Problem | Your answer should consist solely of the lines from the one containing "C7: 47nF (COM, N004) -> 220nF (COM, N004)" through the end of the entries below, duplicated exactly.

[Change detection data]
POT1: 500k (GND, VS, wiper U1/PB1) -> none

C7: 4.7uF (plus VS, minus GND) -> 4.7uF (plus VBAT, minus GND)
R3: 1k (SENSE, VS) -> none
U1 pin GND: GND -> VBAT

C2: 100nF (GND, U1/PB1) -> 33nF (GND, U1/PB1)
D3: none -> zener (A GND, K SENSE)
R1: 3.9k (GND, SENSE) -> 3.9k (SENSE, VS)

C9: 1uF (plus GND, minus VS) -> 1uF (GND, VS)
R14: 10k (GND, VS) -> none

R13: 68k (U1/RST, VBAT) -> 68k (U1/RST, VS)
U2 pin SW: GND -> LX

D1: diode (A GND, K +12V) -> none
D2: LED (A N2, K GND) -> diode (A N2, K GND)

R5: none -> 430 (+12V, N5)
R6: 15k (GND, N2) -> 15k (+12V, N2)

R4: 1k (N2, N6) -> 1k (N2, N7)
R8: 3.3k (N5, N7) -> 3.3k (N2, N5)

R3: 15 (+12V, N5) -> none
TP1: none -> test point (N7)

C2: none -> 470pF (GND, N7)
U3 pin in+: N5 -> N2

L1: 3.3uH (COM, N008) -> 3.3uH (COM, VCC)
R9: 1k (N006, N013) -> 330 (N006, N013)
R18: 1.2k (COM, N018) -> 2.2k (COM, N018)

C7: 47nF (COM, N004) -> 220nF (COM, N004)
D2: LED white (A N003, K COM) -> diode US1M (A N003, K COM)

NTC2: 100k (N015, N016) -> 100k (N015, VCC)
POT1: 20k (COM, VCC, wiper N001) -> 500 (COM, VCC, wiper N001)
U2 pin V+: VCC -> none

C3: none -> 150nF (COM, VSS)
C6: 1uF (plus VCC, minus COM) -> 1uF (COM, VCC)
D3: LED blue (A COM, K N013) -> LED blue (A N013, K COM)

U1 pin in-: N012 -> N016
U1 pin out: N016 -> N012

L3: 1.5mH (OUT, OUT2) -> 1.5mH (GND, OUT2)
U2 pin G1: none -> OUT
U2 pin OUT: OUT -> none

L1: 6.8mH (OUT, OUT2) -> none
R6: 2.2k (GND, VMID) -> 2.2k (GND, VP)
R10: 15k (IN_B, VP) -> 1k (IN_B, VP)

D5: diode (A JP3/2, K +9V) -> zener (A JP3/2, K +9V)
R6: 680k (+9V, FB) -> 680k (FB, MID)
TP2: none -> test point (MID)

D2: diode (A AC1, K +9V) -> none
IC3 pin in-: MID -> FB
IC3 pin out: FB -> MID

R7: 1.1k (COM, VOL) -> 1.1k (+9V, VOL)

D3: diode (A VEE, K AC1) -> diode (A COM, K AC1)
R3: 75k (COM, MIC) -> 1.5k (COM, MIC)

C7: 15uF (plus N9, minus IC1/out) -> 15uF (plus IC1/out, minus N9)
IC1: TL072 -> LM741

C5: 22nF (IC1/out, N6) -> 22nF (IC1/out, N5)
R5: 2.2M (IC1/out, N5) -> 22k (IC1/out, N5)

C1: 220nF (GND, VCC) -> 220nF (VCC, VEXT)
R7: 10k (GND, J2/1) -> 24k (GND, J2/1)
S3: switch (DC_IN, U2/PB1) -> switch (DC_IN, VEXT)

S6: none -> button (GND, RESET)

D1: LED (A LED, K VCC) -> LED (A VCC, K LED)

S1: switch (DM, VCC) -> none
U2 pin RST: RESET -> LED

Task answer |
C7: 47nF (COM, N004) -> 220nF (COM, N004)
D2: LED white (A N003, K COM) -> diode US1M (A N003, K COM)

NTC2: 100k (N015, N016) -> 100k (N015, VCC)
POT1: 20k (COM, VCC, wiper N001) -> 500 (COM, VCC, wiper N001)
U2 pin V+: VCC -> none

C3: none -> 150nF (COM, VSS)
C6: 1uF (plus VCC, minus COM) -> 1uF (COM, VCC)
D3: LED blue (A COM, K N013) -> LED blue (A N013, K COM)

U1 pin in-: N012 -> N016
U1 pin out: N016 -> N012

L3: 1.5mH (OUT, OUT2) -> 1.5mH (GND, OUT2)
U2 pin G1: none -> OUT
U2 pin OUT: OUT -> none

L1: 6.8mH (OUT, OUT2) -> none
R6: 2.2k (GND, VMID) -> 2.2k (GND, VP)
R10: 15k (IN_B, VP) -> 1k (IN_B, VP)

D5: diode (A JP3/2, K +9V) -> zener (A JP3/2, K +9V)
R6: 680k (+9V, FB) -> 680k (FB, MID)
TP2: none -> test point (MID)

D2: diode (A AC1, K +9V) -> none
IC3 pin in-: MID -> FB
IC3 pin out: FB -> MID

R7: 1.1k (COM, VOL) -> 1.1k (+9V, VOL)

D3: diode (A VEE, K AC1) -> diode (A COM, K AC1)
R3: 75k (COM, MIC) -> 1.5k (COM, MIC)

C7: 15uF (plus N9, minus IC1/out) -> 15uF (plus IC1/out, minus N9)
IC1: TL072 -> LM741

C5: 22nF (IC1/out, N6) -> 22nF (IC1/out, N5)
R5: 2.2M (IC1/out, N5) -> 22k (IC1/out, N5)

C1: 220nF (GND, VCC) -> 220nF (VCC, VEXT)
R7: 10k (GND, J2/1) -> 24k (GND, J2/1)
S3: switch (DC_IN, U2/PB1) -> switch (DC_IN, VEXT)

S6: none -> button (GND, RESET)

D1: LED (A LED, K VCC) -> LED (A VCC, K LED)

S1: switch (DM, VCC) -> none
U2 pin RST: RESET -> LED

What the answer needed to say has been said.